Object transformation records
Segment Open

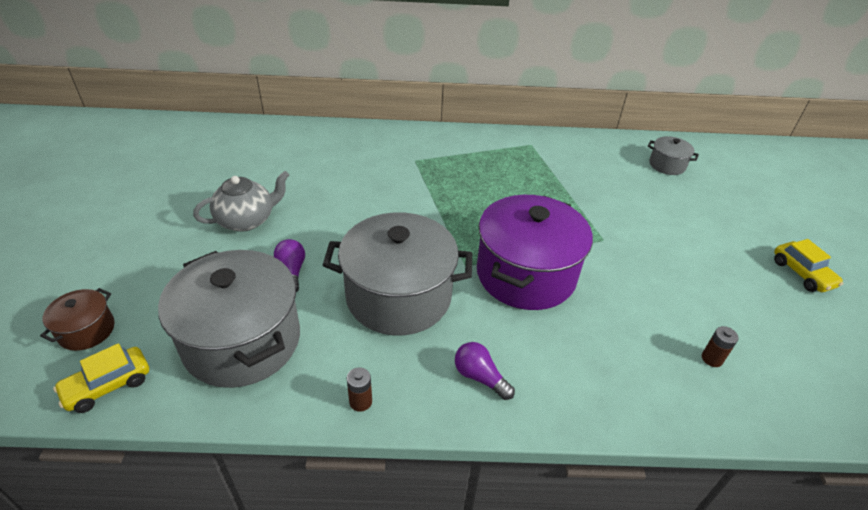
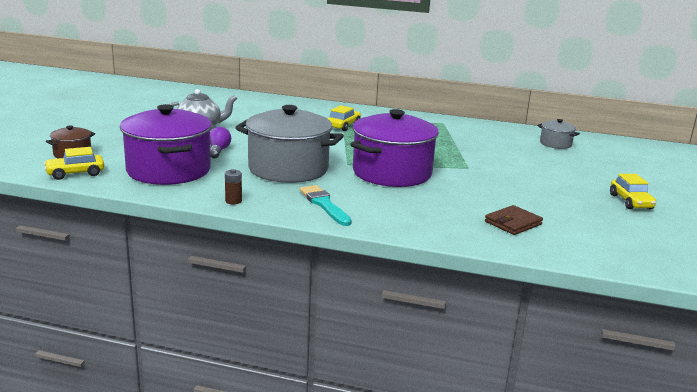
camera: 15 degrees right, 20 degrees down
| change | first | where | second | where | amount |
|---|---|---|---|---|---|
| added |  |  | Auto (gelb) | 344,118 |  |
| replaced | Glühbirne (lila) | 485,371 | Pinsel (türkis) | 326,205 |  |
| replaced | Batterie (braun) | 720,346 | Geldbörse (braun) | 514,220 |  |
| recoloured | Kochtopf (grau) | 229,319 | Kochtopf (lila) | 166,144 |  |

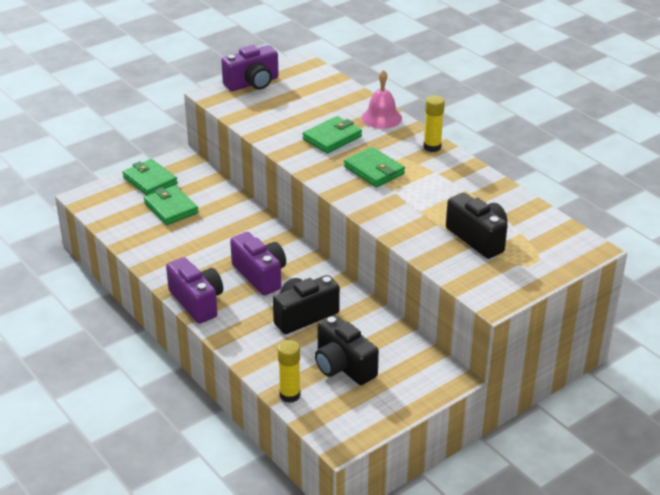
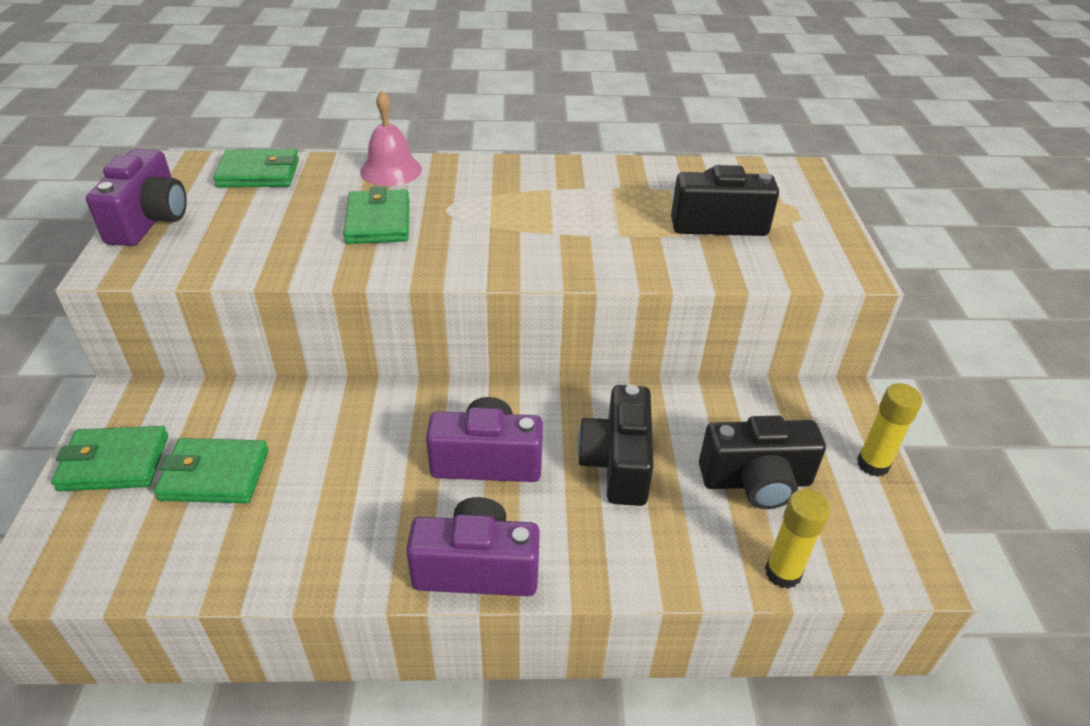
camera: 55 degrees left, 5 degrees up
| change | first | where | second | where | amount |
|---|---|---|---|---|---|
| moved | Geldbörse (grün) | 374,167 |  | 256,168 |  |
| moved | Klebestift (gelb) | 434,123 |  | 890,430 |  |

Segment Closed

- _Exercise_
Would you please filter the lines above and copy every one that includes "lila"?

- _Output_
| replaced | Glühbirne (lila) | 485,371 | Pinsel (türkis) | 326,205 |  |
| recoloured | Kochtopf (grau) | 229,319 | Kochtopf (lila) | 166,144 |  |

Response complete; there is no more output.